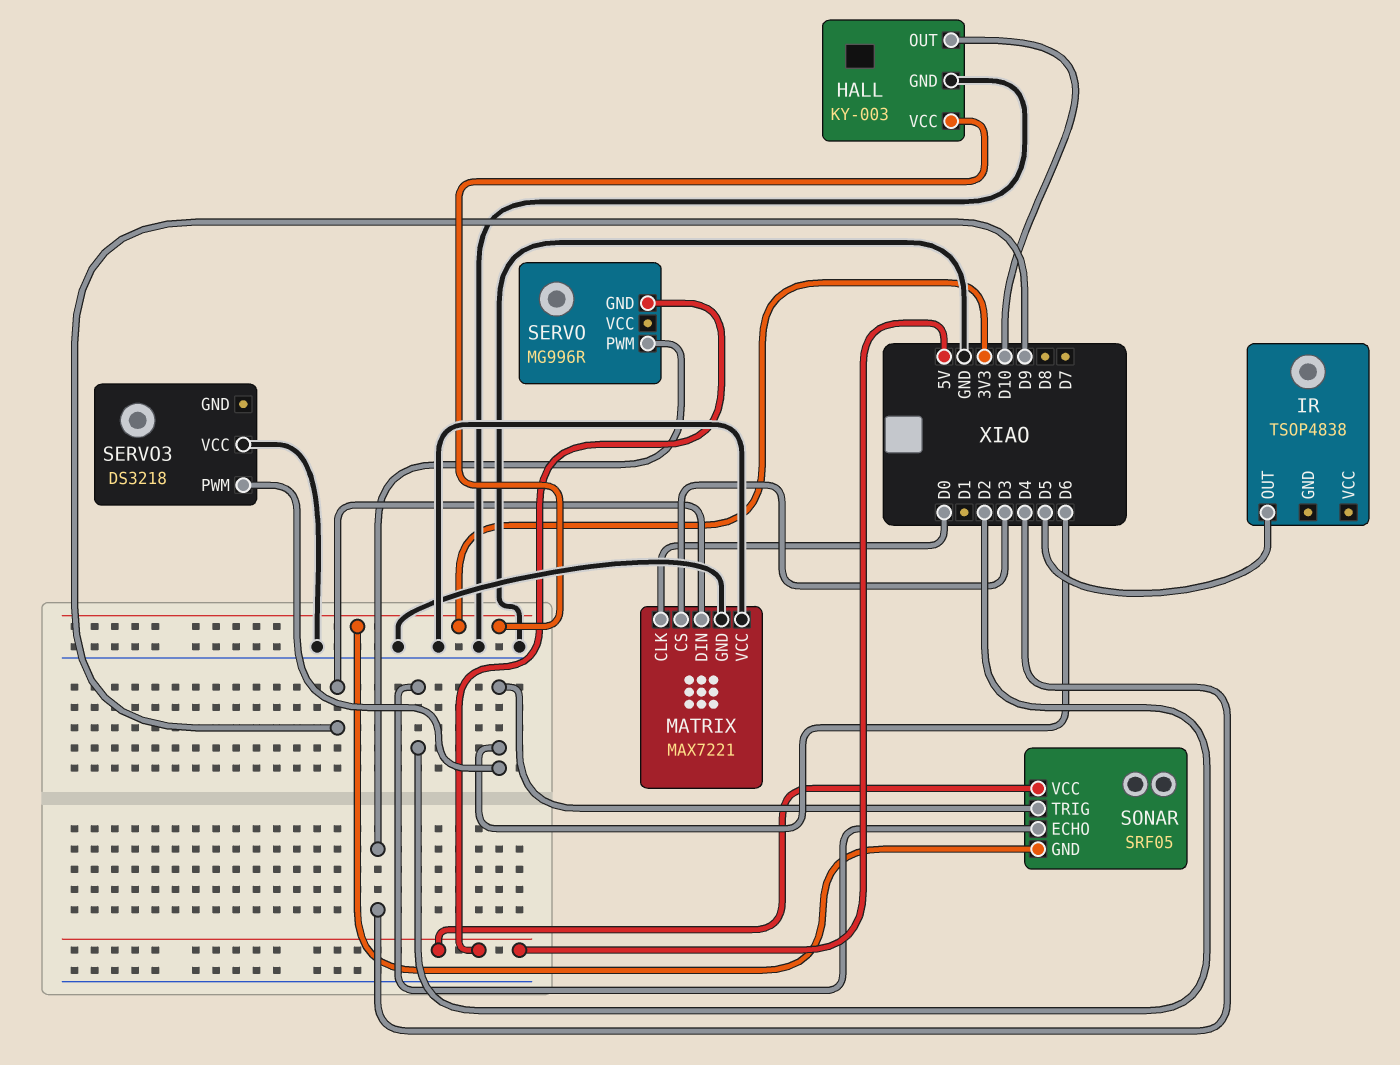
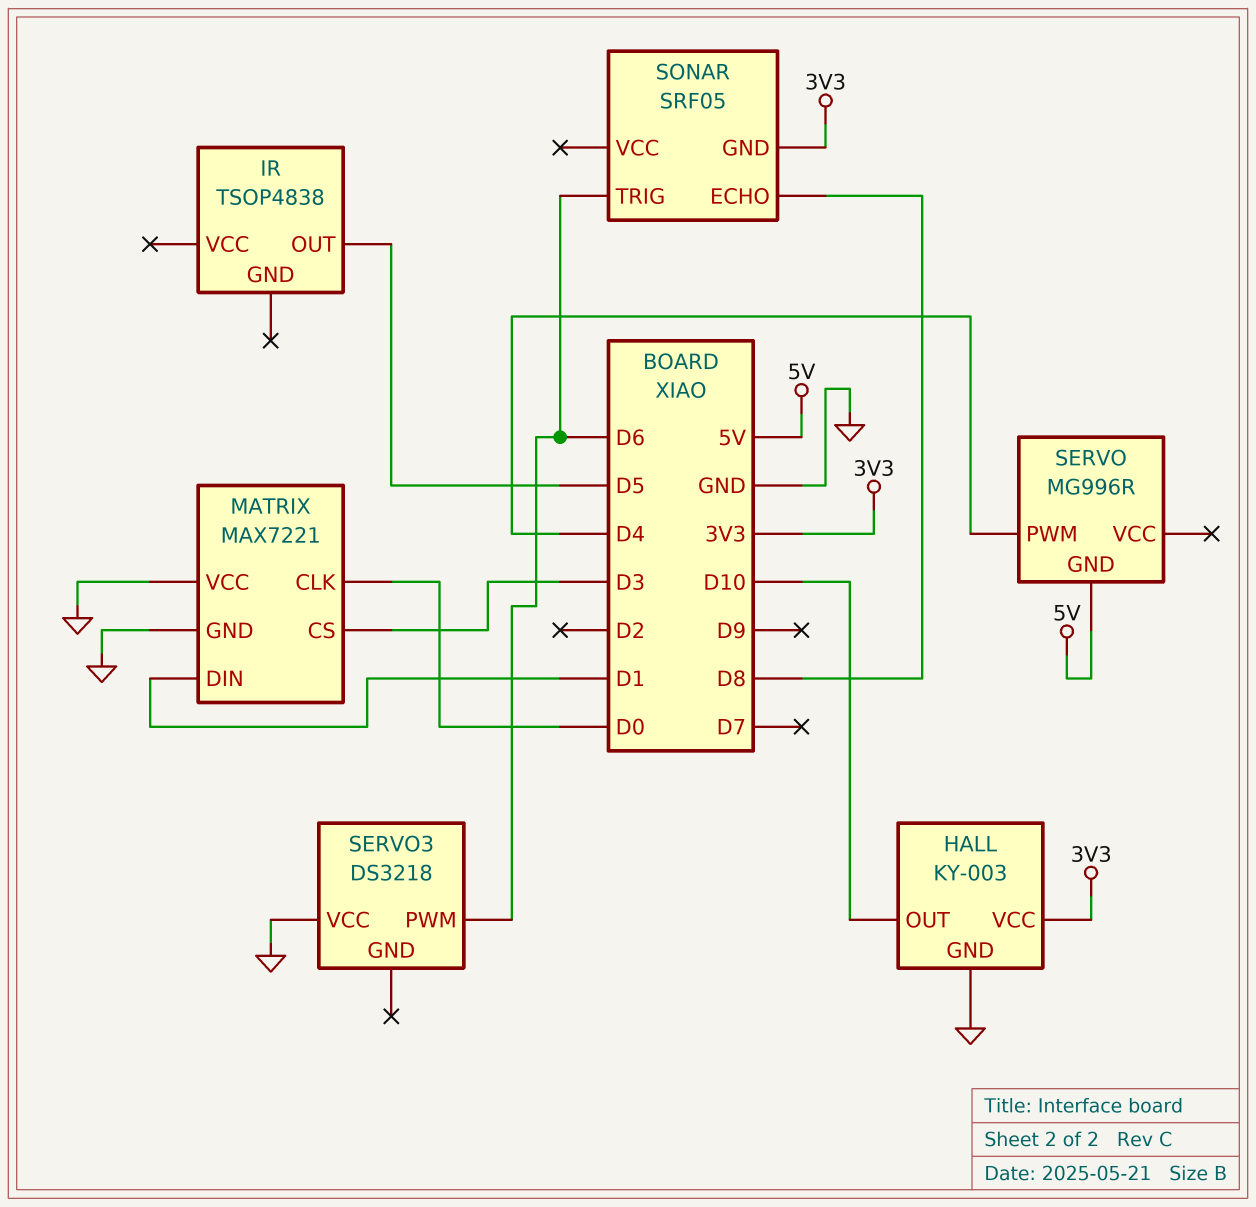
MATRIX pin DIN: D9 -> D1
SONAR pin ECHO: D2 -> D8
SONAR pin VCC: 5V -> none

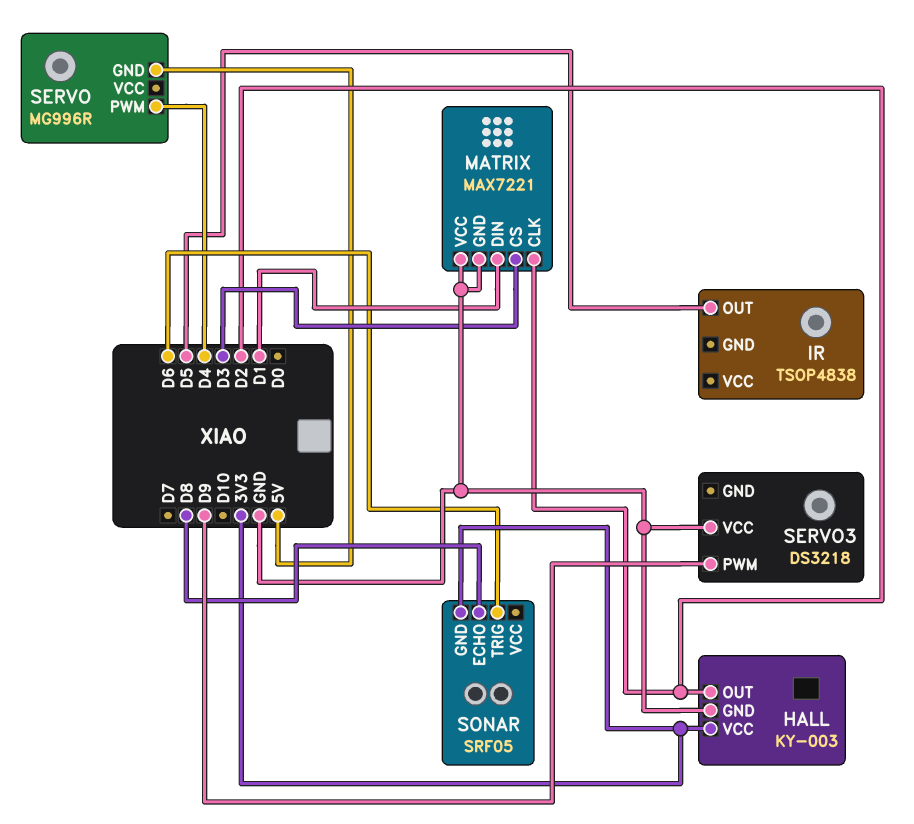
HALL pin OUT: D10 -> D2
MATRIX pin CLK: D0 -> D2
SERVO3 pin PWM: D6 -> D9

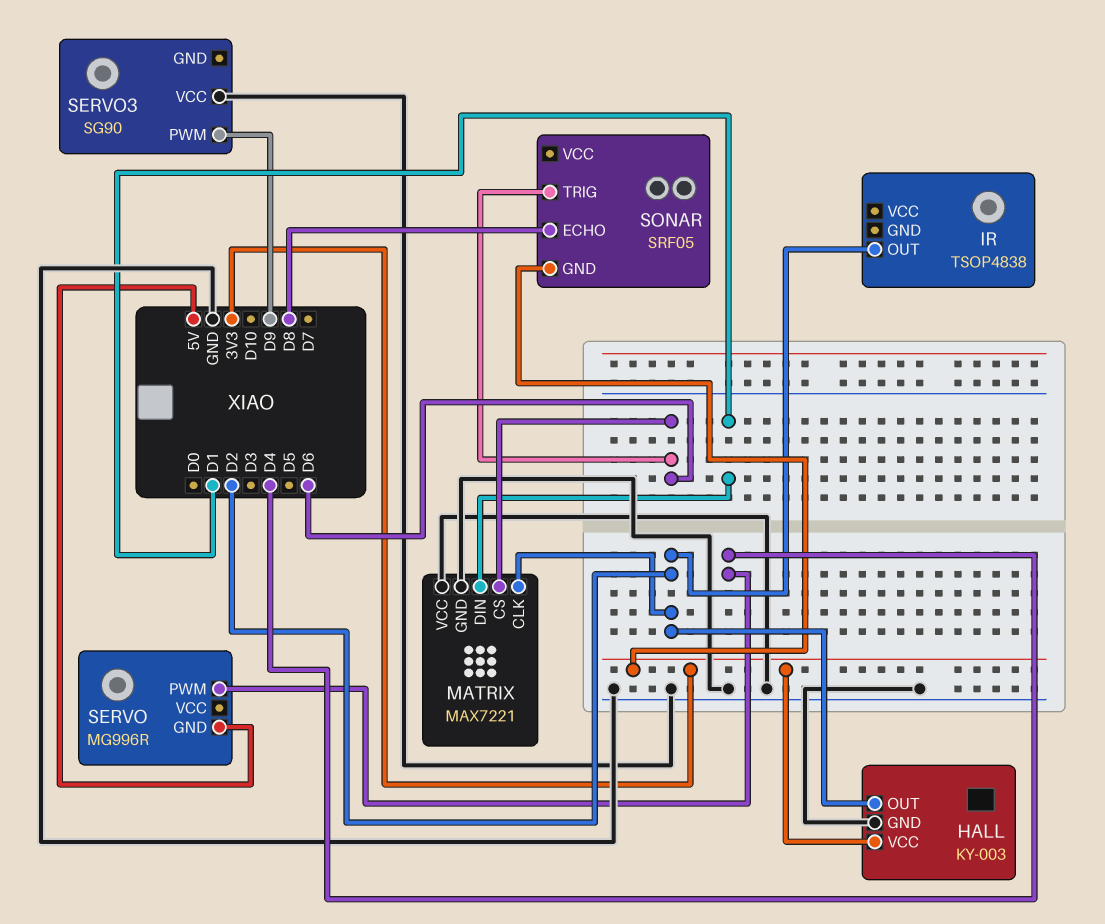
IR pin OUT: D5 -> D2
MATRIX pin CS: D3 -> D6
SERVO3: DS3218 -> SG90

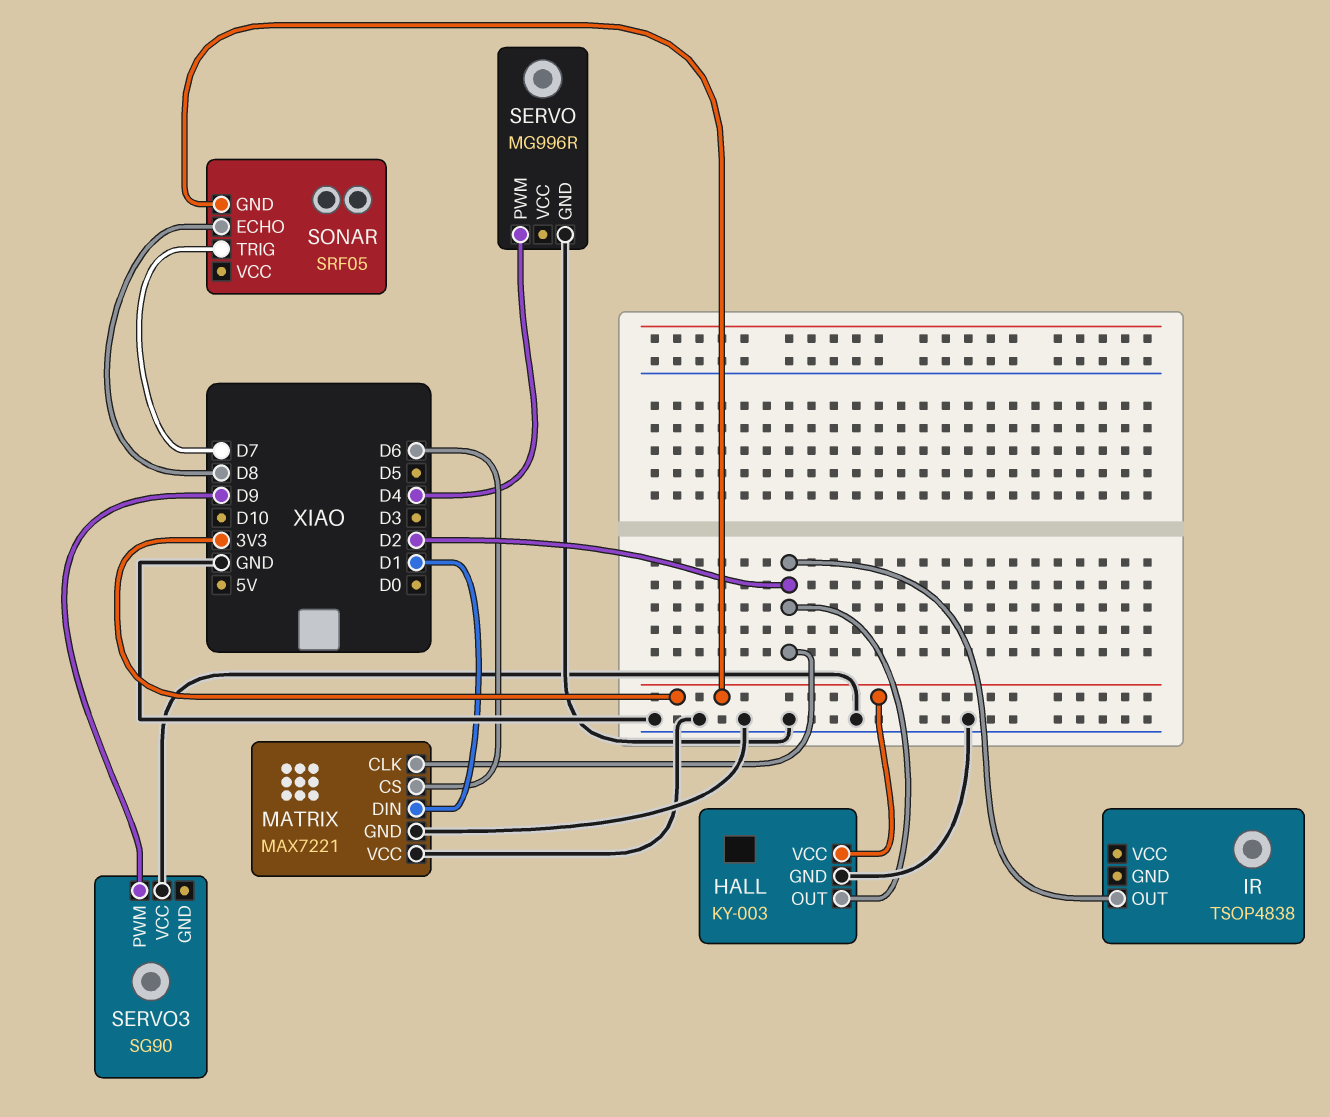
SERVO pin GND: 5V -> GND
SONAR pin TRIG: D6 -> D7

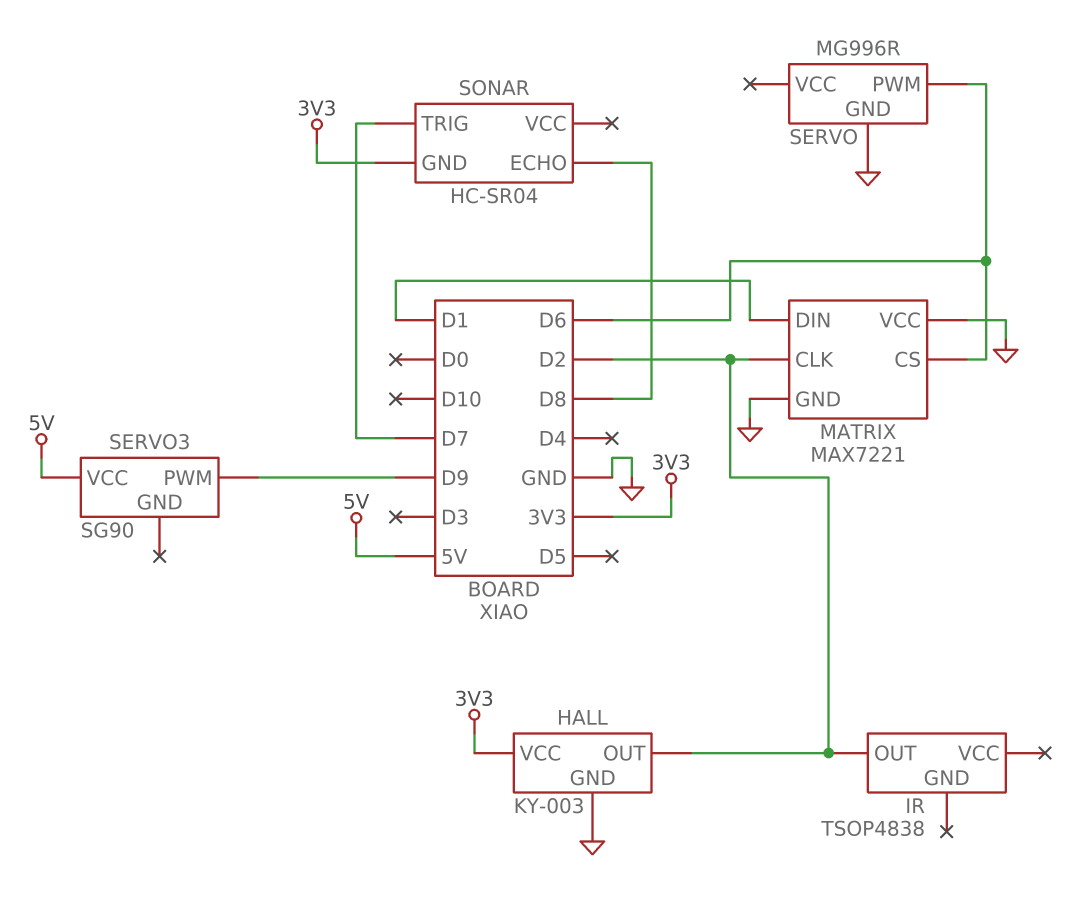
SERVO pin PWM: D4 -> D6
SERVO3 pin VCC: GND -> 5V
SONAR: SRF05 -> HC-SR04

________________________

▸ Problem description
From the line containing "SONAR pin TRIG: D6 -> D7" to the last line of the material, every line is to be reproduced exactly. No picture belongs in the copy.

▸ Result of the task
SONAR pin TRIG: D6 -> D7

SERVO pin PWM: D4 -> D6
SERVO3 pin VCC: GND -> 5V
SONAR: SRF05 -> HC-SR04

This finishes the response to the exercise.